Once you have read the entries, please say how many lines hold the string "robot", giving the number only.

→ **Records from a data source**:
____

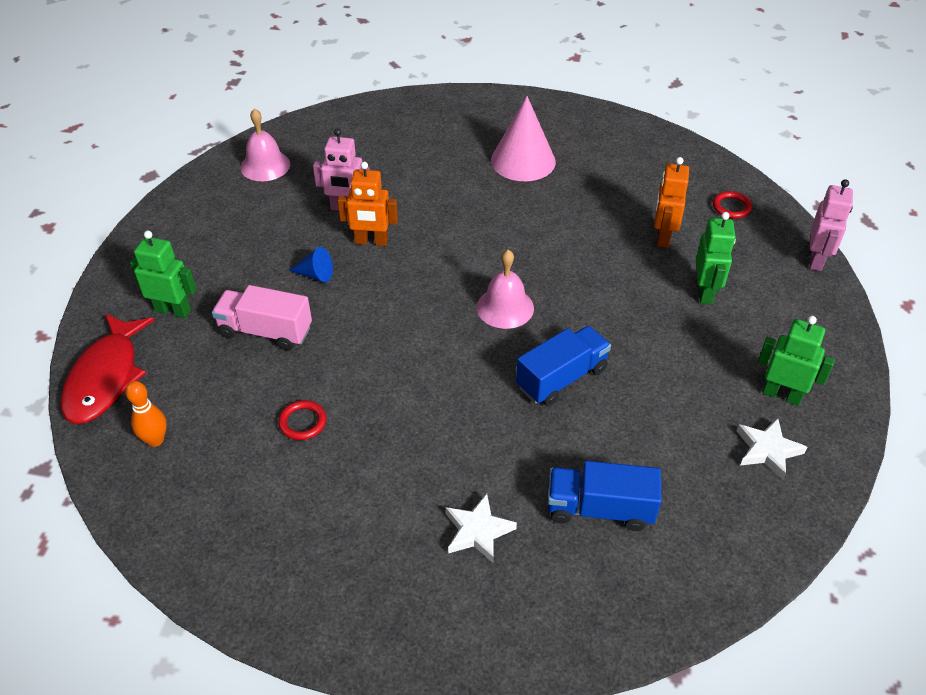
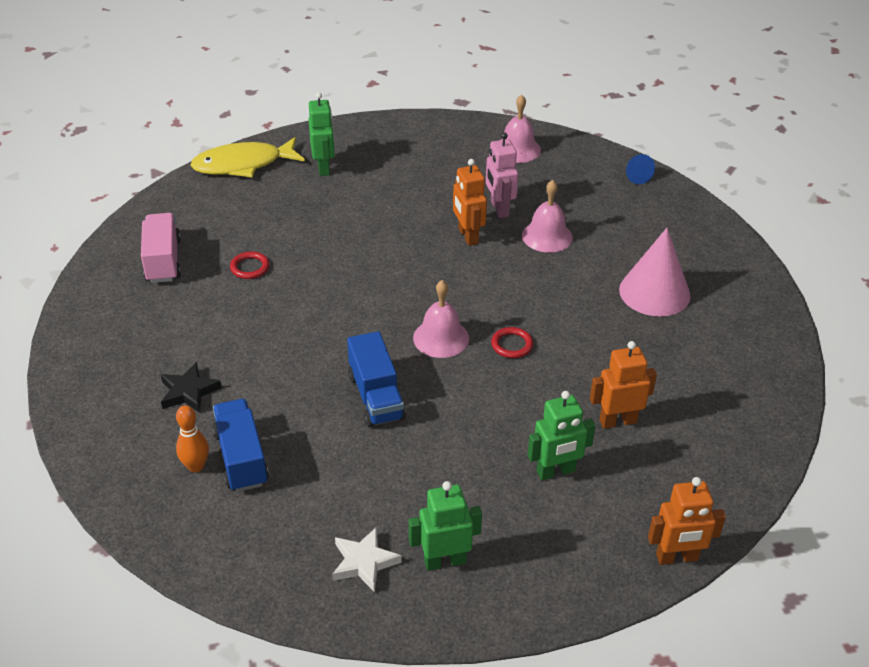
camera: 65 degrees right, 5 degrees down
red fish [61,313,154,424] -> yellow fish [190,137,305,177]
orange bowling pin [125,381,167,447] -> orange bowling pin moved to [176,405,209,472]
pink truck [212,285,312,350] -> pink truck moved to [141,213,181,283]
blue cone [289,247,333,282] -> blue cone moved to [626,154,655,184]
white star [446,494,517,563] -> black star [161,362,222,413]
blue truck [516,326,611,406] -> blue truck turned 45 degrees clockwise [347,331,406,427]
red ring [713,191,752,219] -> red ring moved to [491,327,533,358]
green robot [758,316,835,406] -> green robot turned 105 degrees counterclockwise [409,481,482,571]
pink robot [810,179,853,271] -> orange robot [648,477,726,565]
none -> pink bell [522,180,573,253]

____

→ **EXERCISE OUTPUT**: 2